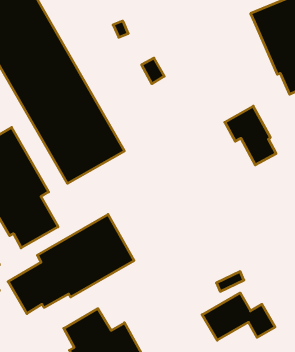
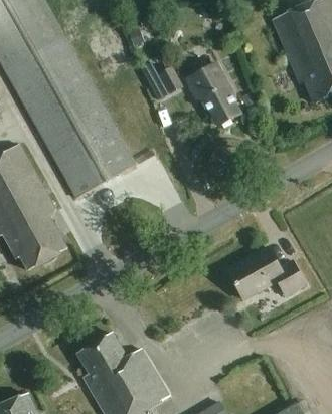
building: [225,106,276,165] -> [184,63,238,126]
building: [8,214,134,314] -> none
building: [202,293,275,340] -> [225,248,303,298]

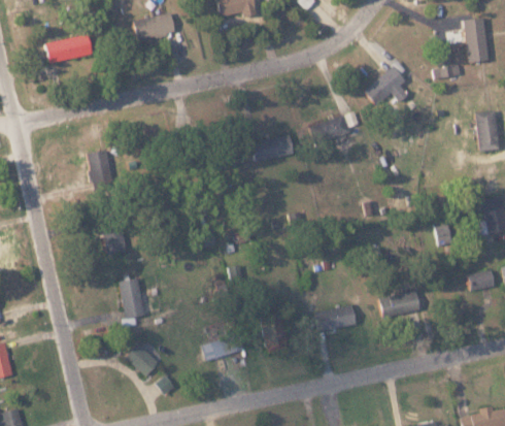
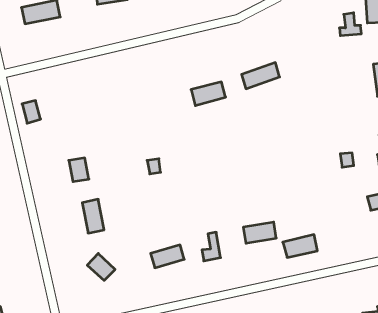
building: [363,65,408,105] -> none
building: [88,150,110,177] -> [22,101,41,123]
building: [378,290,420,318] -> [283,235,317,257]

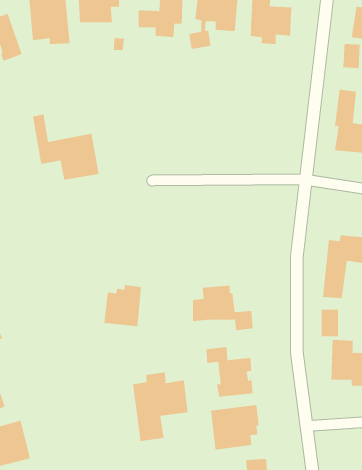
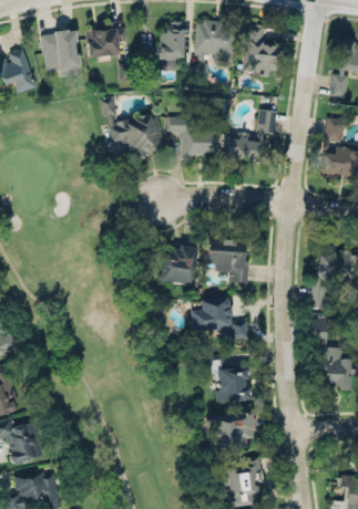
building: none -> [224,110,276,162]
building: none -> [166,116,214,158]
building: [32,114,99,180] -> [102,96,164,157]
building: none -> [201,233,247,281]
building: [103,285,142,327] -> [161,246,196,284]
building: [133,371,188,442] -> none

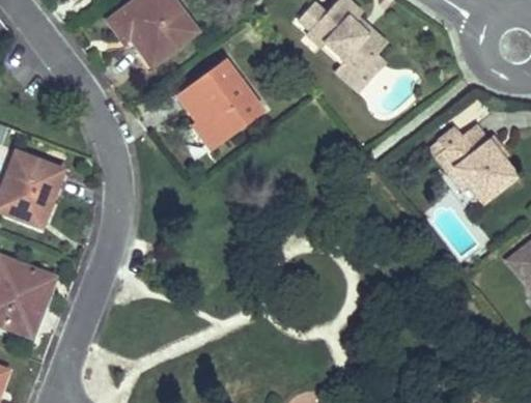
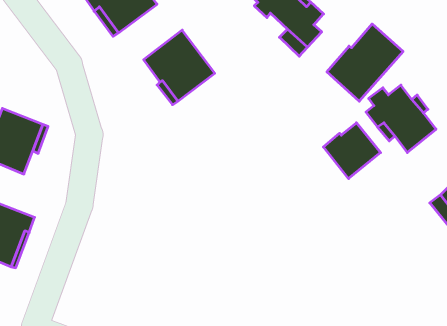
building: none -> [327,24,403,101]
building: none -> [323,123,381,179]

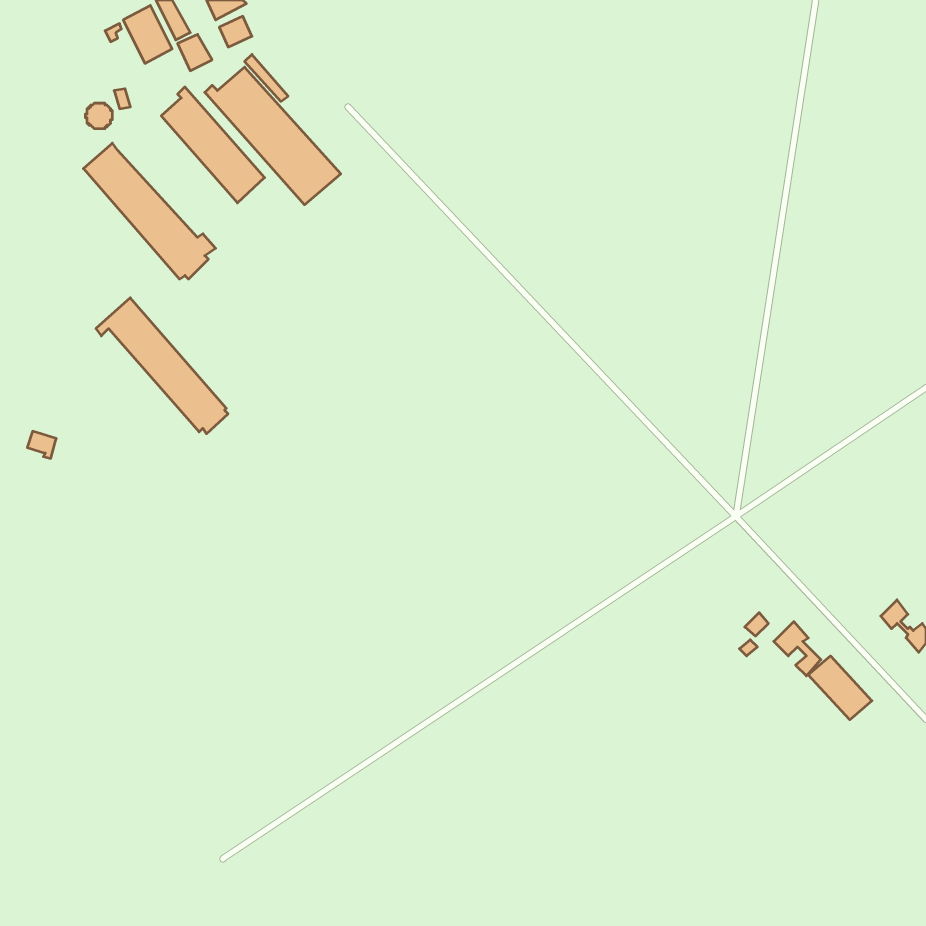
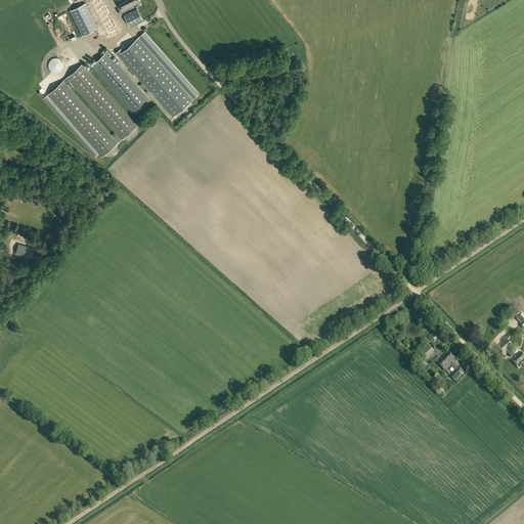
building: [96,298,228,434] -> [63,63,138,140]
building: [808,656,872,720] -> none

• **EXERCISE OBJECTIVE**
The response must consist of the entries above exactly as they stand, minus any pictures.

• **RESPONSE AREA**
building: [225,106,276,165] -> [184,63,238,126]
building: [8,214,134,314] -> none
building: [202,293,275,340] -> [225,248,303,298]

building: [363,65,408,105] -> none
building: [88,150,110,177] -> [22,101,41,123]
building: [378,290,420,318] -> [283,235,317,257]

building: none -> [224,110,276,162]
building: none -> [166,116,214,158]
building: [32,114,99,180] -> [102,96,164,157]
building: none -> [201,233,247,281]
building: [103,285,142,327] -> [161,246,196,284]
building: [133,371,188,442] -> none

building: none -> [327,24,403,101]
building: none -> [323,123,381,179]

building: [96,298,228,434] -> [63,63,138,140]
building: [808,656,872,720] -> none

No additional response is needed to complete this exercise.